• [Dataset content]
┌──

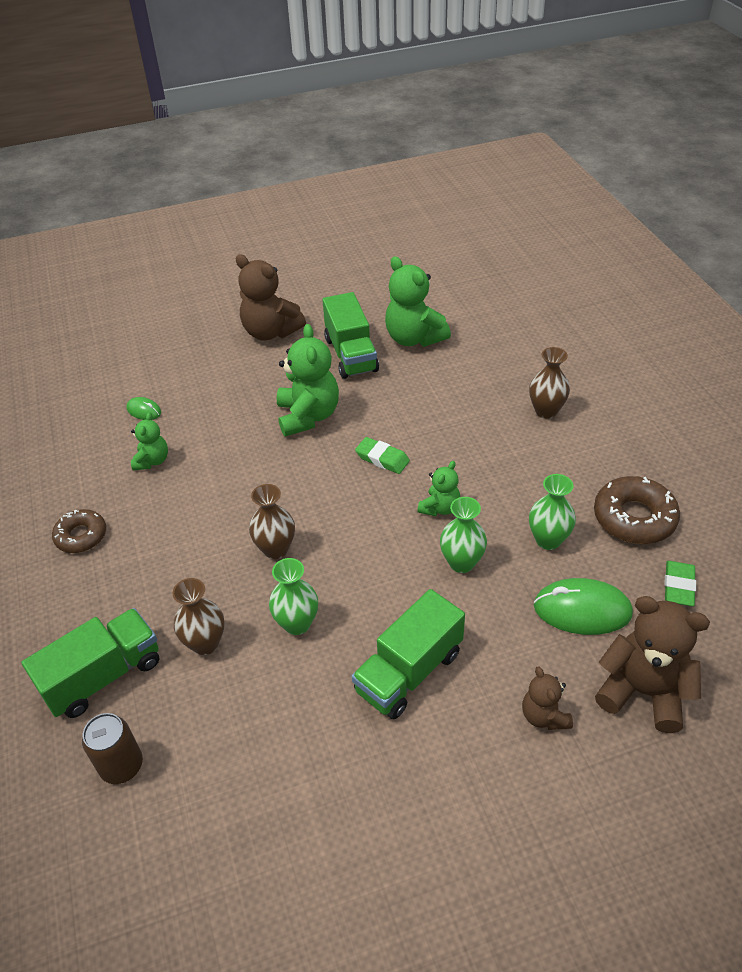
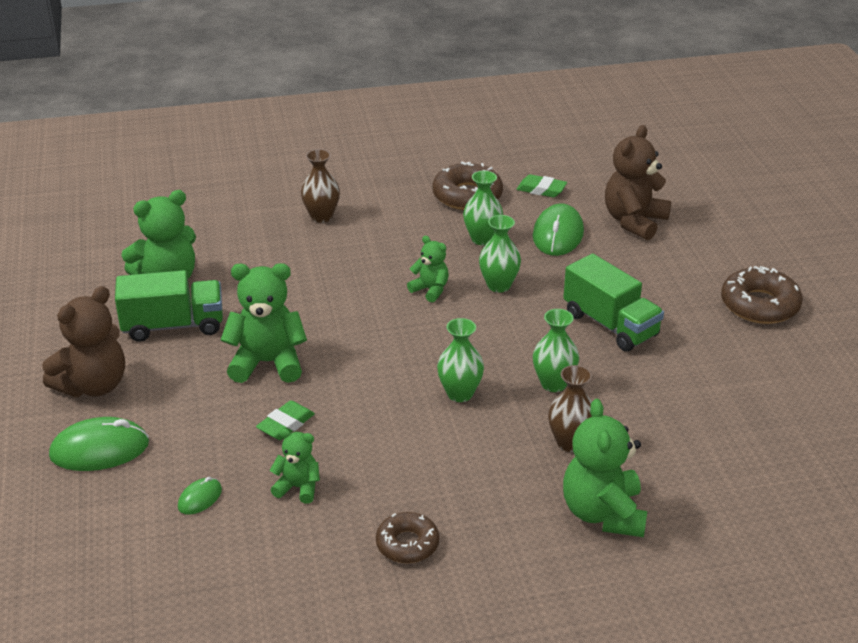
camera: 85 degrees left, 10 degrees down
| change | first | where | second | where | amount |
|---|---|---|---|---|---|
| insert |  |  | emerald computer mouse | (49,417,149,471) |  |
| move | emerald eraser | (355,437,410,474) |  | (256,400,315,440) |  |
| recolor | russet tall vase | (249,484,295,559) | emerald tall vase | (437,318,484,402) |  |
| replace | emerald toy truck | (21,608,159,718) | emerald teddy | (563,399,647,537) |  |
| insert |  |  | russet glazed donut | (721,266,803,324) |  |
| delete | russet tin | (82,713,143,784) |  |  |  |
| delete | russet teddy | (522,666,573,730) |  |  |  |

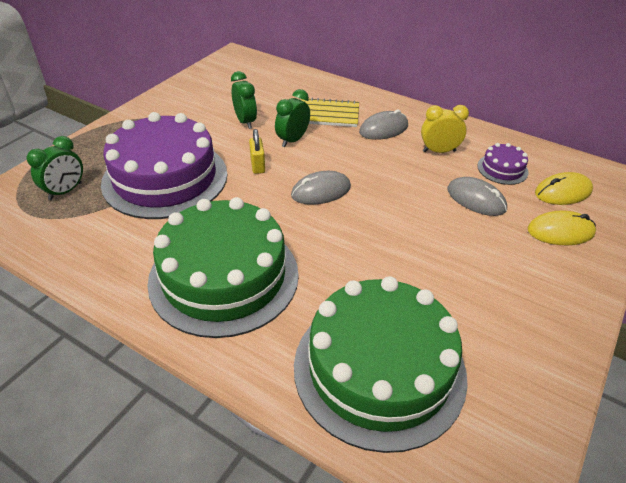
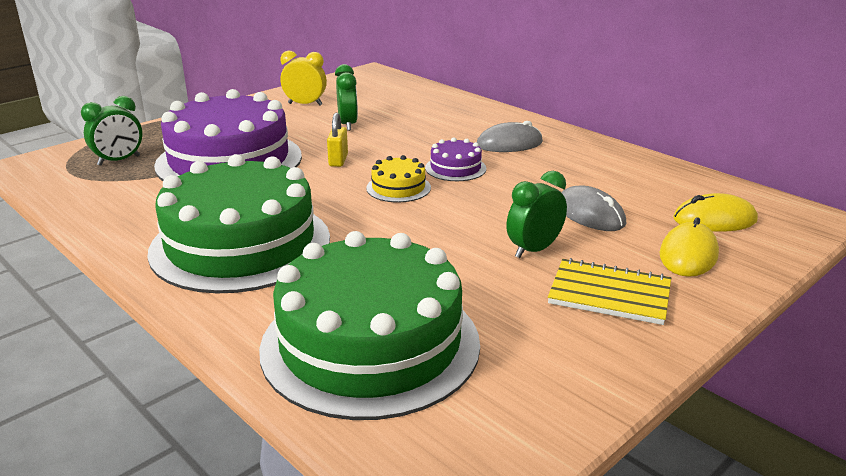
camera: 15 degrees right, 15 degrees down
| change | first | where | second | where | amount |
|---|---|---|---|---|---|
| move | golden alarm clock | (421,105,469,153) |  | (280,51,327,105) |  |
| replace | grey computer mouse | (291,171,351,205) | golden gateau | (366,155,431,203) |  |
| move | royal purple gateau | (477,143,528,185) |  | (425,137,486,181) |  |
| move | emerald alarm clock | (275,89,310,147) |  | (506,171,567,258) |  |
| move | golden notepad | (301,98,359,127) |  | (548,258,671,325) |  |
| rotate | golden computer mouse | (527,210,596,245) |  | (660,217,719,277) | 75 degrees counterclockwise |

└──

• [Exercise instructions] Line by line, write out the material exactly, leaving the images out.

• [Finished task]
camera: 85 degrees left, 10 degrees down
| change | first | where | second | where | amount |
|---|---|---|---|---|---|
| insert |  |  | emerald computer mouse | (49,417,149,471) |  |
| move | emerald eraser | (355,437,410,474) |  | (256,400,315,440) |  |
| recolor | russet tall vase | (249,484,295,559) | emerald tall vase | (437,318,484,402) |  |
| replace | emerald toy truck | (21,608,159,718) | emerald teddy | (563,399,647,537) |  |
| insert |  |  | russet glazed donut | (721,266,803,324) |  |
| delete | russet tin | (82,713,143,784) |  |  |  |
| delete | russet teddy | (522,666,573,730) |  |  |  |

camera: 15 degrees right, 15 degrees down
| change | first | where | second | where | amount |
|---|---|---|---|---|---|
| move | golden alarm clock | (421,105,469,153) |  | (280,51,327,105) |  |
| replace | grey computer mouse | (291,171,351,205) | golden gateau | (366,155,431,203) |  |
| move | royal purple gateau | (477,143,528,185) |  | (425,137,486,181) |  |
| move | emerald alarm clock | (275,89,310,147) |  | (506,171,567,258) |  |
| move | golden notepad | (301,98,359,127) |  | (548,258,671,325) |  |
| rotate | golden computer mouse | (527,210,596,245) |  | (660,217,719,277) | 75 degrees counterclockwise |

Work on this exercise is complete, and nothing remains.